REQUIRED ACTION. Restate word for word the entries below, starting with the line with "(85, 374) = (98, 712): turquoise" and continuing through the line with "(437, 166) = (242, 239): pink bucket -> none". Include both of those lines and no others.

DATA FOR THE TASK.
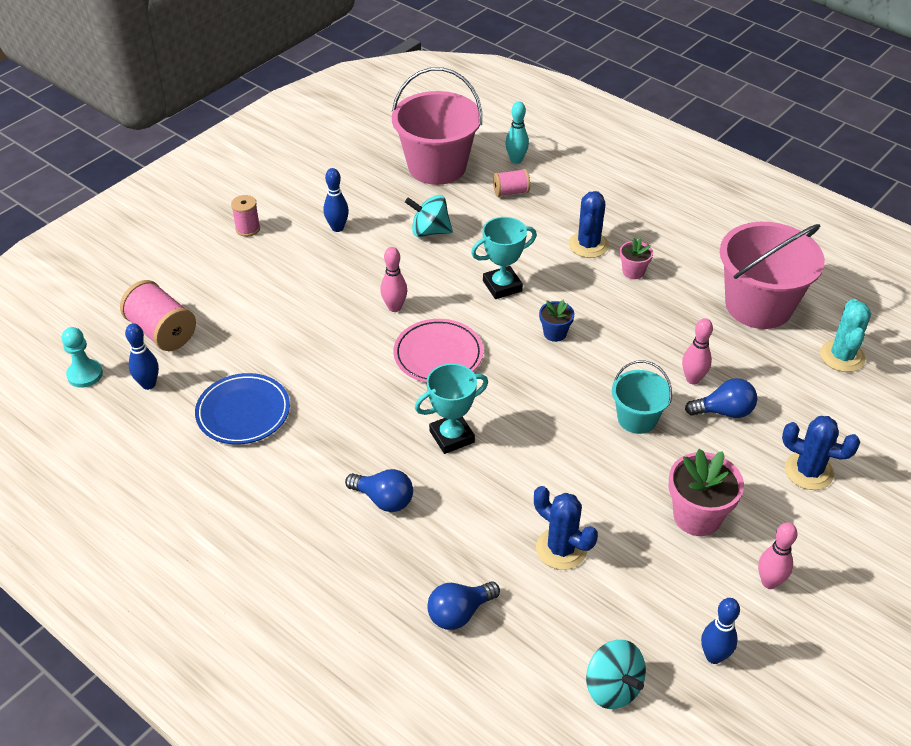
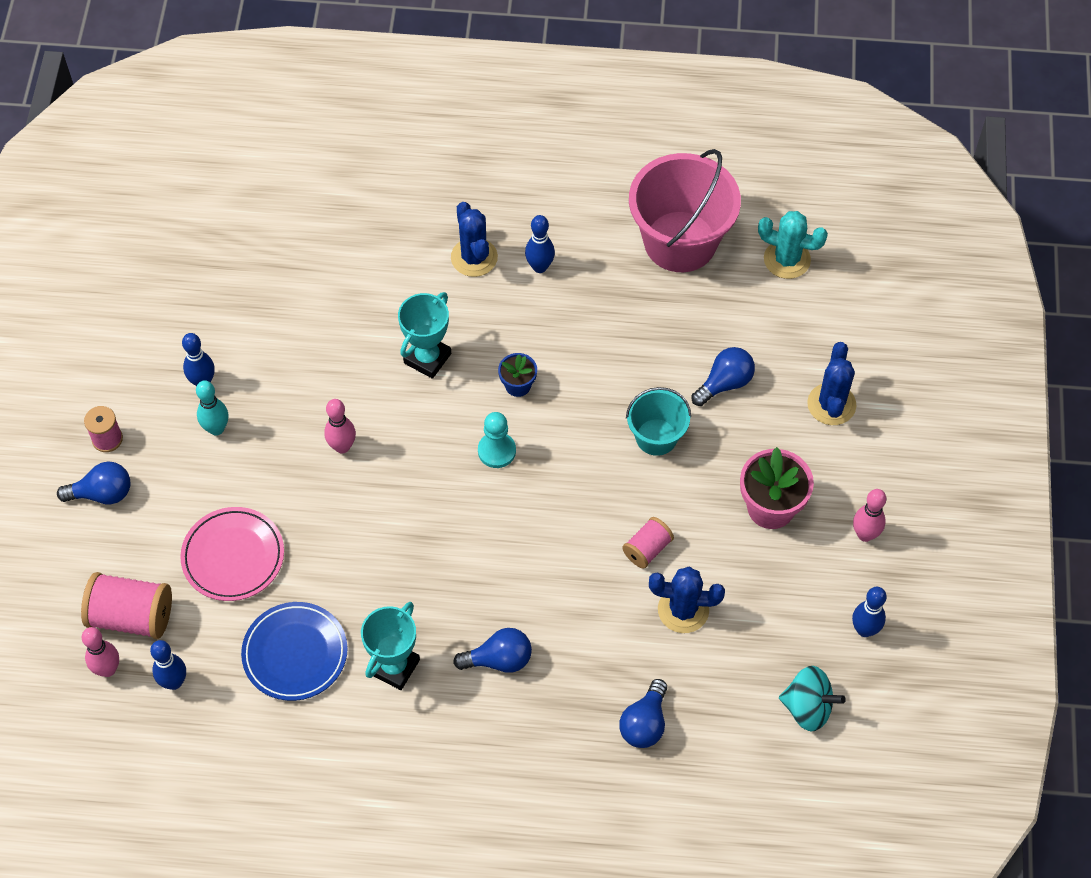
camera: 35 degrees left, 15 degrees up
(85, 374) = (98, 712): turquoise pawn -> turquoise pawn (496, 451)
(215, 256) = (102, 493): none -> blue light bulb
(429, 231) = (302, 331): turquoise spinning top -> none
(437, 166) = (242, 239): pink bucket -> none
(438, 355) = (428, 476): pink plate -> pink plate (233, 556)
(452, 437) = (509, 558): turquoise trophy -> turquoise trophy (394, 667)
(511, 192) = (346, 231): pink spool -> pink spool (647, 549)
(516, 160) = (320, 184): turquoise bowling pin -> turquoise bowling pin (216, 429)
(633, 272) = (539, 267): pink flower pot -> blue bowling pin
(693, 379) = (676, 363): pink bowling pin -> pink bowling pin (107, 669)
(808, 471) = (831, 404): blue cactus -> blue cactus turned 75 degrees counterclockwise
(842, 356) = (787, 259): turquoise cactus -> turquoise cactus turned 45 degrees counterclockwise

SOLUTION TO THIS TASK.
(85, 374) = (98, 712): turquoise pawn -> turquoise pawn (496, 451)
(215, 256) = (102, 493): none -> blue light bulb
(429, 231) = (302, 331): turquoise spinning top -> none
(437, 166) = (242, 239): pink bucket -> none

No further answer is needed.